- Do this:
Could you edit the records below so that "patty (food)" becomes "burger patty" everywhere and nothing else changes? Leave the pictures out of your answer.

(Excerpts of spatial question data)
[Start]

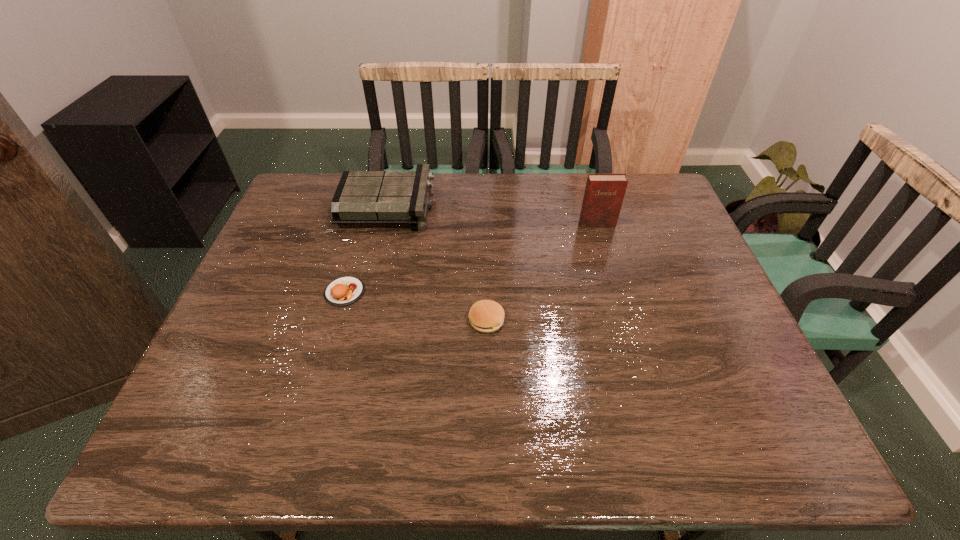
At what (x,y) coordinates should I click in order to perform the action: click on the tallest object. Please return your answer as a coordinate pair (x, y). Looking at the image, I should click on (604, 193).

Find the location of a particular element. The width and height of the screenshot is (960, 540). diary is located at coordinates (604, 193).

At what (x,y) coordinates should I click in order to perform the action: click on radio receiver. Please return your answer as a coordinate pair (x, y). This screenshot has width=960, height=540. Looking at the image, I should click on (362, 197).

Image resolution: width=960 pixels, height=540 pixels. What are the coordinates of `the taller patty (food)` in the screenshot? It's located at (486, 316).

At what (x,y) coordinates should I click in order to perform the action: click on the right patty (food). Please return your answer as a coordinate pair (x, y). The image size is (960, 540). Looking at the image, I should click on (486, 316).

This screenshot has height=540, width=960. I want to click on the left patty (food), so click(343, 291).

Find the location of `the shorter patty (food)`. the shorter patty (food) is located at coordinates (343, 291).

Image resolution: width=960 pixels, height=540 pixels. Find the location of `vacant region located 0.400m on the front cover of the rightmost object`. vacant region located 0.400m on the front cover of the rightmost object is located at coordinates (630, 336).

The height and width of the screenshot is (540, 960). Find the location of `free spot located 0.330m on the front panel of the third shortest object`. free spot located 0.330m on the front panel of the third shortest object is located at coordinates (538, 206).

Locate an element on the screen. The width and height of the screenshot is (960, 540). vacant position located on the back of the third object from left to right is located at coordinates (486, 267).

[End]

- Right answer:
At what (x,y) coordinates should I click in order to perform the action: click on the tallest object. Please return your answer as a coordinate pair (x, y). Looking at the image, I should click on (604, 193).

Find the location of a particular element. The width and height of the screenshot is (960, 540). diary is located at coordinates (604, 193).

At what (x,y) coordinates should I click in order to perform the action: click on radio receiver. Please return your answer as a coordinate pair (x, y). This screenshot has width=960, height=540. Looking at the image, I should click on (362, 197).

Image resolution: width=960 pixels, height=540 pixels. What are the coordinates of `the taller burger patty` in the screenshot? It's located at (486, 316).

At what (x,y) coordinates should I click in order to perform the action: click on the right burger patty. Please return your answer as a coordinate pair (x, y). The image size is (960, 540). Looking at the image, I should click on (486, 316).

This screenshot has height=540, width=960. I want to click on the left burger patty, so click(343, 291).

Find the location of `the shorter burger patty`. the shorter burger patty is located at coordinates (343, 291).

Image resolution: width=960 pixels, height=540 pixels. Find the location of `vacant region located 0.400m on the front cover of the rightmost object`. vacant region located 0.400m on the front cover of the rightmost object is located at coordinates (630, 336).

The height and width of the screenshot is (540, 960). Find the location of `free spot located 0.330m on the front panel of the third shortest object`. free spot located 0.330m on the front panel of the third shortest object is located at coordinates (538, 206).

Locate an element on the screen. The width and height of the screenshot is (960, 540). vacant position located on the back of the third object from left to right is located at coordinates (486, 267).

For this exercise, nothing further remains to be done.